» INSTRUCTIONS FOR THE TASK
Retype exactly the lines of the listing below from the one with "yellow_mulefali (4th from left)" through the last, both included, and leave every picture out.

======== SUPPLIED MATERIAL ========

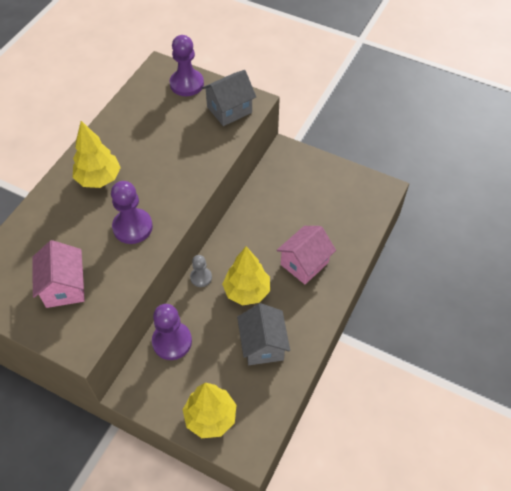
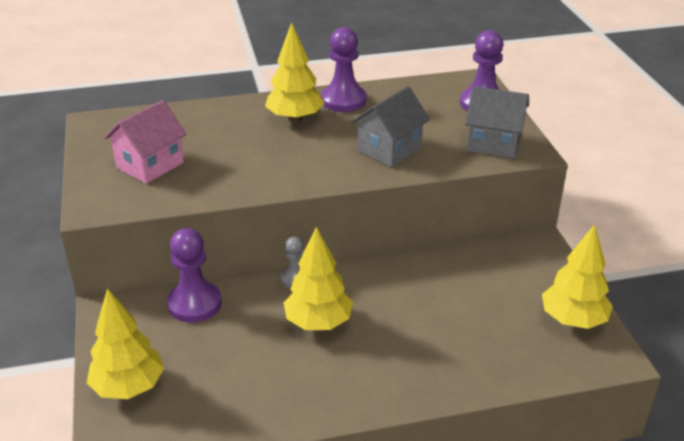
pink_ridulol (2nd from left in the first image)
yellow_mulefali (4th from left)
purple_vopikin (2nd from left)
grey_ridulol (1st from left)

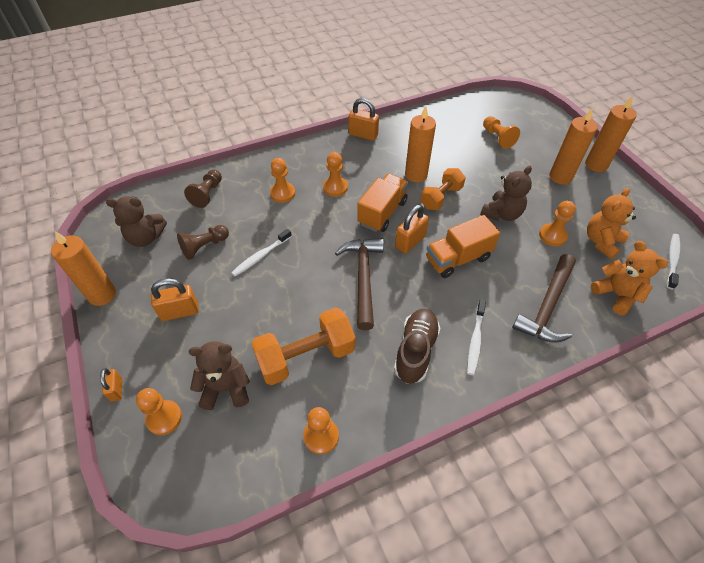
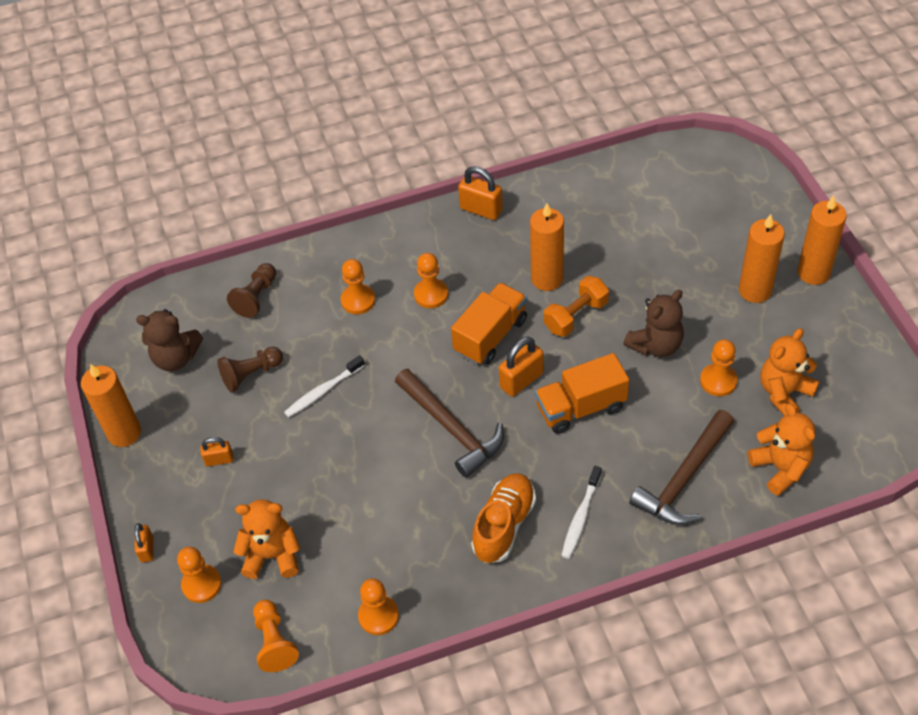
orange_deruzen (1st from left in the first image)
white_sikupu (3rd from left in the first image)
orange_vopikin (2nd from left)
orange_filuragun (1st from left)
orange_defeki
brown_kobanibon (1st from left)
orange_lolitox (2nd from left)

========

» TASK RESULT
yellow_mulefali (4th from left)
purple_vopikin (2nd from left)
grey_ridulol (1st from left)

orange_deruzen (1st from left in the first image)
white_sikupu (3rd from left in the first image)
orange_vopikin (2nd from left)
orange_filuragun (1st from left)
orange_defeki
brown_kobanibon (1st from left)
orange_lolitox (2nd from left)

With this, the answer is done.